→ Required work:
Reproduce word for word the line that contains "JP2 pin 1: VDD -> N22" and each line that follows it, stopping after the final line of the material.

→ Supplied material:
────────
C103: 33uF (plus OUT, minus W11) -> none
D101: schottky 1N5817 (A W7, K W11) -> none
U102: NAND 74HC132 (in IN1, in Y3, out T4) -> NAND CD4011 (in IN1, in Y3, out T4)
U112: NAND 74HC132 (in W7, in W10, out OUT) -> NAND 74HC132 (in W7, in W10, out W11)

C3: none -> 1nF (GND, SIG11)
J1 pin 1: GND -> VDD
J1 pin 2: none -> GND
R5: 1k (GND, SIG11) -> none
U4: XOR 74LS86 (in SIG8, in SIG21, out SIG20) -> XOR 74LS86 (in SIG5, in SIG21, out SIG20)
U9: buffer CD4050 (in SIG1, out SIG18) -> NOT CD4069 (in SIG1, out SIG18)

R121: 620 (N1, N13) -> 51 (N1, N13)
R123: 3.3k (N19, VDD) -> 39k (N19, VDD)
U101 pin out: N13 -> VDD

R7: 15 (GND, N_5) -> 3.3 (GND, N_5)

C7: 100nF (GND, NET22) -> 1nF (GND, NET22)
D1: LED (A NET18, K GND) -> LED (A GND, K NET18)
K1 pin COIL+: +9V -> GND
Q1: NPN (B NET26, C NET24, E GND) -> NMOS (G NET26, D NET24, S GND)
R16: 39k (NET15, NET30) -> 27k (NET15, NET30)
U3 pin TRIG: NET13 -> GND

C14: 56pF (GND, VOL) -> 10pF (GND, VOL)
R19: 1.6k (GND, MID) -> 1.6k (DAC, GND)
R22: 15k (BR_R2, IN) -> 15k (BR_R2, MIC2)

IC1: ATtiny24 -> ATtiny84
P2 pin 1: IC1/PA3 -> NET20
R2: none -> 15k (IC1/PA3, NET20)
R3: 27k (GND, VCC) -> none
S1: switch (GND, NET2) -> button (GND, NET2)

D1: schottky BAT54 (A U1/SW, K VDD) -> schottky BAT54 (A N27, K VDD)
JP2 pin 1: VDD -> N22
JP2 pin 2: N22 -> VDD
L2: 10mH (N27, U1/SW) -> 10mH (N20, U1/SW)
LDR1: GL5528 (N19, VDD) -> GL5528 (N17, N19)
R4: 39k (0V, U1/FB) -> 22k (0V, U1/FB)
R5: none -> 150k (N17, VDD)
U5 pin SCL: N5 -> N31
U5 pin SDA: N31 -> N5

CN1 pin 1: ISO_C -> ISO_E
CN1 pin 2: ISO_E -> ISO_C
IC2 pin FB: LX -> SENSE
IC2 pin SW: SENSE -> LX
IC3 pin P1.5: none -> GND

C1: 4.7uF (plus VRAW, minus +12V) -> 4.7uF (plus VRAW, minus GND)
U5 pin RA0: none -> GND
────────
→ Finished exercise:
JP2 pin 1: VDD -> N22
JP2 pin 2: N22 -> VDD
L2: 10mH (N27, U1/SW) -> 10mH (N20, U1/SW)
LDR1: GL5528 (N19, VDD) -> GL5528 (N17, N19)
R4: 39k (0V, U1/FB) -> 22k (0V, U1/FB)
R5: none -> 150k (N17, VDD)
U5 pin SCL: N5 -> N31
U5 pin SDA: N31 -> N5

CN1 pin 1: ISO_C -> ISO_E
CN1 pin 2: ISO_E -> ISO_C
IC2 pin FB: LX -> SENSE
IC2 pin SW: SENSE -> LX
IC3 pin P1.5: none -> GND

C1: 4.7uF (plus VRAW, minus +12V) -> 4.7uF (plus VRAW, minus GND)
U5 pin RA0: none -> GND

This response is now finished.